WHAT THE TASK REQUIRES ▸ Return every line of the data below, exactly.

─── RECORDS PROVIDED

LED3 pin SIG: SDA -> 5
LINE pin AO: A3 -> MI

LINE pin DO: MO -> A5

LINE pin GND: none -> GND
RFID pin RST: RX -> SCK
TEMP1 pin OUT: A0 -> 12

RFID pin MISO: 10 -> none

──────

SOLUTION TO THE EXERCISE ▸
LED3 pin SIG: SDA -> 5
LINE pin AO: A3 -> MI

LINE pin DO: MO -> A5

LINE pin GND: none -> GND
RFID pin RST: RX -> SCK
TEMP1 pin OUT: A0 -> 12

RFID pin MISO: 10 -> none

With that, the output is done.